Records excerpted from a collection
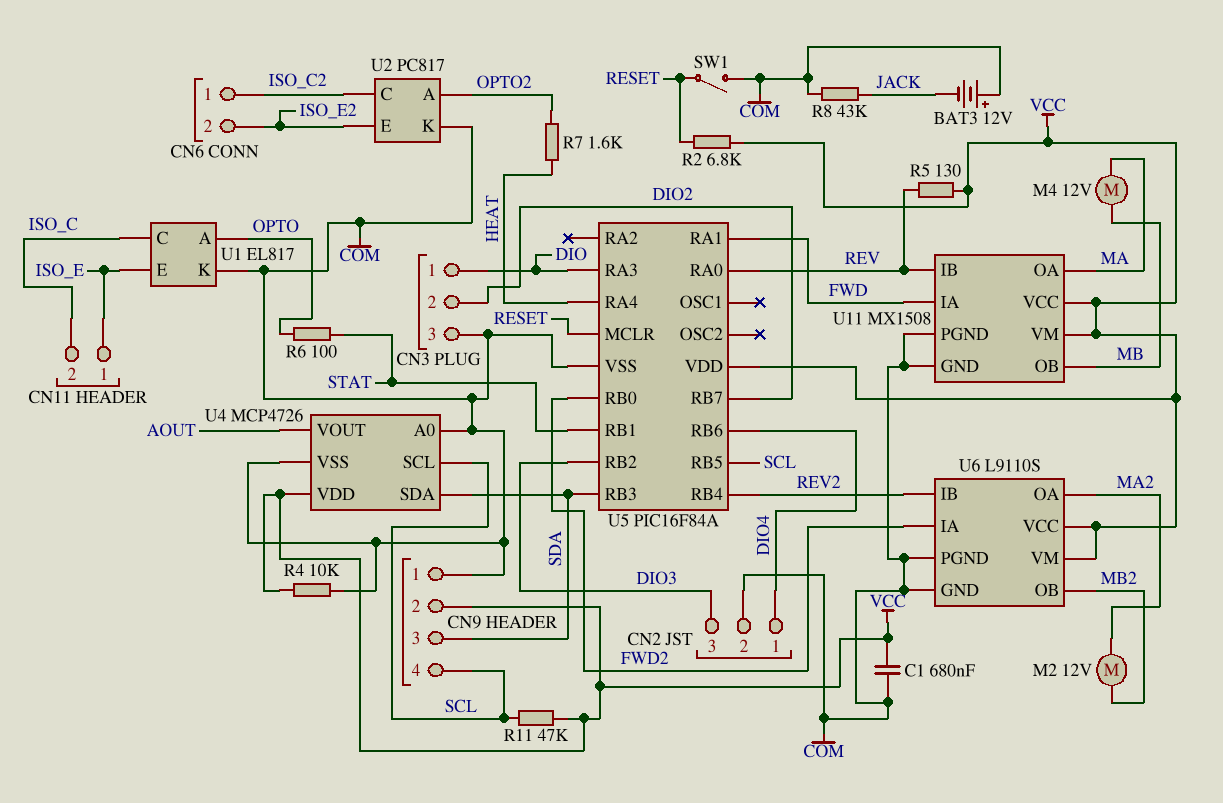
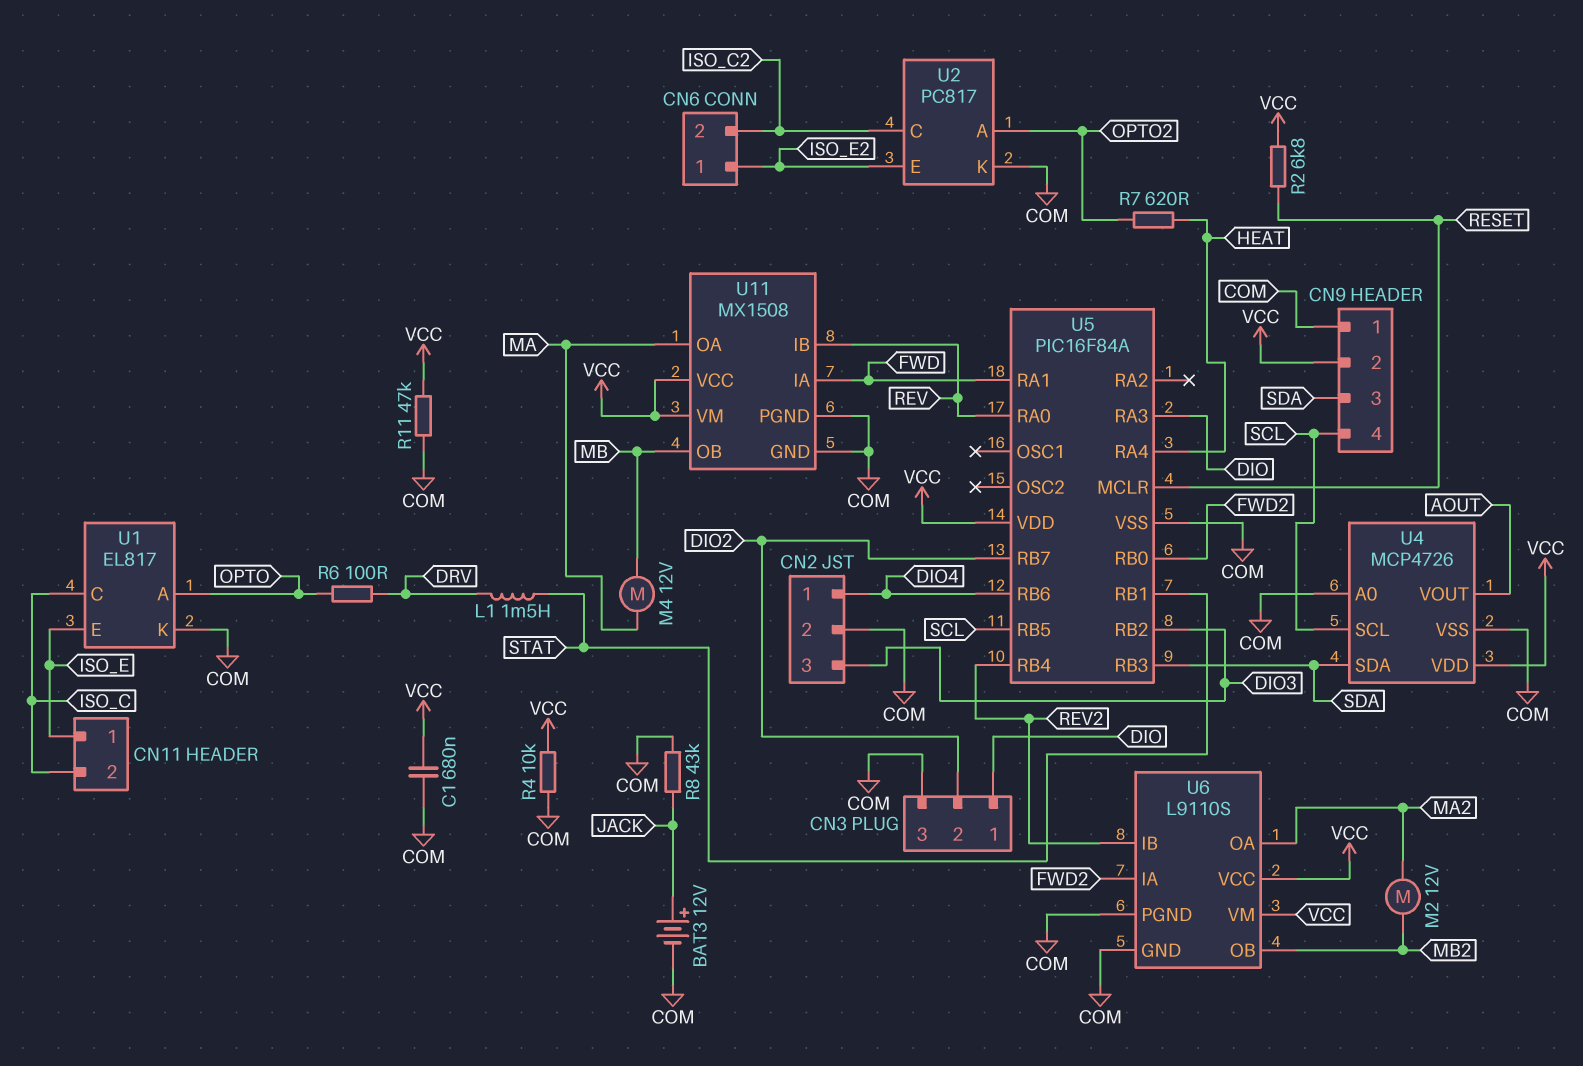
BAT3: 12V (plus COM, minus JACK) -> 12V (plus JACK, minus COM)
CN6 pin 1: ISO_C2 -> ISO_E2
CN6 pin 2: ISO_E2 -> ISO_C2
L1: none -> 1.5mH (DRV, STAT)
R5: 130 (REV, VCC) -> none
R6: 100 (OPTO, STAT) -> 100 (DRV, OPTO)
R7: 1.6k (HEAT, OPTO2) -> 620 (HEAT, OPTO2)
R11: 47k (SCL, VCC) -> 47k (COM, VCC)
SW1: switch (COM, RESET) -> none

EXERCISE
Without the pictures, copy all of the entries exactly as they appear.

COMPLETED TASK
BAT3: 12V (plus COM, minus JACK) -> 12V (plus JACK, minus COM)
CN6 pin 1: ISO_C2 -> ISO_E2
CN6 pin 2: ISO_E2 -> ISO_C2
L1: none -> 1.5mH (DRV, STAT)
R5: 130 (REV, VCC) -> none
R6: 100 (OPTO, STAT) -> 100 (DRV, OPTO)
R7: 1.6k (HEAT, OPTO2) -> 620 (HEAT, OPTO2)
R11: 47k (SCL, VCC) -> 47k (COM, VCC)
SW1: switch (COM, RESET) -> none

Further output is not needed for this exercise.